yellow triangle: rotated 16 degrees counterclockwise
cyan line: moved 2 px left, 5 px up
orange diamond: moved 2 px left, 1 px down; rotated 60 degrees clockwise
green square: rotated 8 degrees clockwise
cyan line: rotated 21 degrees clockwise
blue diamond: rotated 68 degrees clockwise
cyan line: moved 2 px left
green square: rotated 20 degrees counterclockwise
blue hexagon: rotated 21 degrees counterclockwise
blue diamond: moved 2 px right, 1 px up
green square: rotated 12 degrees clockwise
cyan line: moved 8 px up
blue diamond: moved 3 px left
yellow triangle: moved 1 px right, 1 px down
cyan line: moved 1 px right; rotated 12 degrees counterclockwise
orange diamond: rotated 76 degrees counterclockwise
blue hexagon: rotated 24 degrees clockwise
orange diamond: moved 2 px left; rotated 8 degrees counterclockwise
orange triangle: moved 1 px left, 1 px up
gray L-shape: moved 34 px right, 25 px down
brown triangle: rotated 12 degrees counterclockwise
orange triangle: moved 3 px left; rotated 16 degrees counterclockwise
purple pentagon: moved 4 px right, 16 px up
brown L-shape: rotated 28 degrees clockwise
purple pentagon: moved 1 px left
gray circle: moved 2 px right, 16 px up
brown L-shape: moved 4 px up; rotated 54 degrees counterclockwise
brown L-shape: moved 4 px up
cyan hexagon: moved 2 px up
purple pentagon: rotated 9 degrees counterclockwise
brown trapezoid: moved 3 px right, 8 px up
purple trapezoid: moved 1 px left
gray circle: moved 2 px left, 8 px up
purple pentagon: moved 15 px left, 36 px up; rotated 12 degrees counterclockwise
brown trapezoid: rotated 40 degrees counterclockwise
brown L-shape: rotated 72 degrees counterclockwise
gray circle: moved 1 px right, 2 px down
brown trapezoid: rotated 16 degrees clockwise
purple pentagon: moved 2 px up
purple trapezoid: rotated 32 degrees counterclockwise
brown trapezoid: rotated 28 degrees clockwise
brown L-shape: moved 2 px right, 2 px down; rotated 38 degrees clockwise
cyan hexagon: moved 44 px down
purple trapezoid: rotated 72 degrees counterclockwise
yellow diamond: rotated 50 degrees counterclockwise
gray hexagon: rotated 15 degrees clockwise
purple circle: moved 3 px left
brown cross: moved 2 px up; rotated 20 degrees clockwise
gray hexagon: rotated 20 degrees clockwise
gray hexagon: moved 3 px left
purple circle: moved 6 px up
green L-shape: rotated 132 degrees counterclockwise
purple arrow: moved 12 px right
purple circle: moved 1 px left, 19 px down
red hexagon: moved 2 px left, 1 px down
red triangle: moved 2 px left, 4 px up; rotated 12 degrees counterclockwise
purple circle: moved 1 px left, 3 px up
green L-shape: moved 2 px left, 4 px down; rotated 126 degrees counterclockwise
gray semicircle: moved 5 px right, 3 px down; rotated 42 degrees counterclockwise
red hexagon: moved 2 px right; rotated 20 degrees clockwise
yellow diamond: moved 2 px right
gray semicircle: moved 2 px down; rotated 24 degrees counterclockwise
-=-=-=-=-
**AIM**
Copy every line of the records above word for word.

**COMPLETED EXERCISE**
yellow triangle: rotated 16 degrees counterclockwise
cyan line: moved 2 px left, 5 px up
orange diamond: moved 2 px left, 1 px down; rotated 60 degrees clockwise
green square: rotated 8 degrees clockwise
cyan line: rotated 21 degrees clockwise
blue diamond: rotated 68 degrees clockwise
cyan line: moved 2 px left
green square: rotated 20 degrees counterclockwise
blue hexagon: rotated 21 degrees counterclockwise
blue diamond: moved 2 px right, 1 px up
green square: rotated 12 degrees clockwise
cyan line: moved 8 px up
blue diamond: moved 3 px left
yellow triangle: moved 1 px right, 1 px down
cyan line: moved 1 px right; rotated 12 degrees counterclockwise
orange diamond: rotated 76 degrees counterclockwise
blue hexagon: rotated 24 degrees clockwise
orange diamond: moved 2 px left; rotated 8 degrees counterclockwise
orange triangle: moved 1 px left, 1 px up
gray L-shape: moved 34 px right, 25 px down
brown triangle: rotated 12 degrees counterclockwise
orange triangle: moved 3 px left; rotated 16 degrees counterclockwise
purple pentagon: moved 4 px right, 16 px up
brown L-shape: rotated 28 degrees clockwise
purple pentagon: moved 1 px left
gray circle: moved 2 px right, 16 px up
brown L-shape: moved 4 px up; rotated 54 degrees counterclockwise
brown L-shape: moved 4 px up
cyan hexagon: moved 2 px up
purple pentagon: rotated 9 degrees counterclockwise
brown trapezoid: moved 3 px right, 8 px up
purple trapezoid: moved 1 px left
gray circle: moved 2 px left, 8 px up
purple pentagon: moved 15 px left, 36 px up; rotated 12 degrees counterclockwise
brown trapezoid: rotated 40 degrees counterclockwise
brown L-shape: rotated 72 degrees counterclockwise
gray circle: moved 1 px right, 2 px down
brown trapezoid: rotated 16 degrees clockwise
purple pentagon: moved 2 px up
purple trapezoid: rotated 32 degrees counterclockwise
brown trapezoid: rotated 28 degrees clockwise
brown L-shape: moved 2 px right, 2 px down; rotated 38 degrees clockwise
cyan hexagon: moved 44 px down
purple trapezoid: rotated 72 degrees counterclockwise
yellow diamond: rotated 50 degrees counterclockwise
gray hexagon: rotated 15 degrees clockwise
purple circle: moved 3 px left
brown cross: moved 2 px up; rotated 20 degrees clockwise
gray hexagon: rotated 20 degrees clockwise
gray hexagon: moved 3 px left
purple circle: moved 6 px up
green L-shape: rotated 132 degrees counterclockwise
purple arrow: moved 12 px right
purple circle: moved 1 px left, 19 px down
red hexagon: moved 2 px left, 1 px down
red triangle: moved 2 px left, 4 px up; rotated 12 degrees counterclockwise
purple circle: moved 1 px left, 3 px up
green L-shape: moved 2 px left, 4 px down; rotated 126 degrees counterclockwise
gray semicircle: moved 5 px right, 3 px down; rotated 42 degrees counterclockwise
red hexagon: moved 2 px right; rotated 20 degrees clockwise
yellow diamond: moved 2 px right
gray semicircle: moved 2 px down; rotated 24 degrees counterclockwise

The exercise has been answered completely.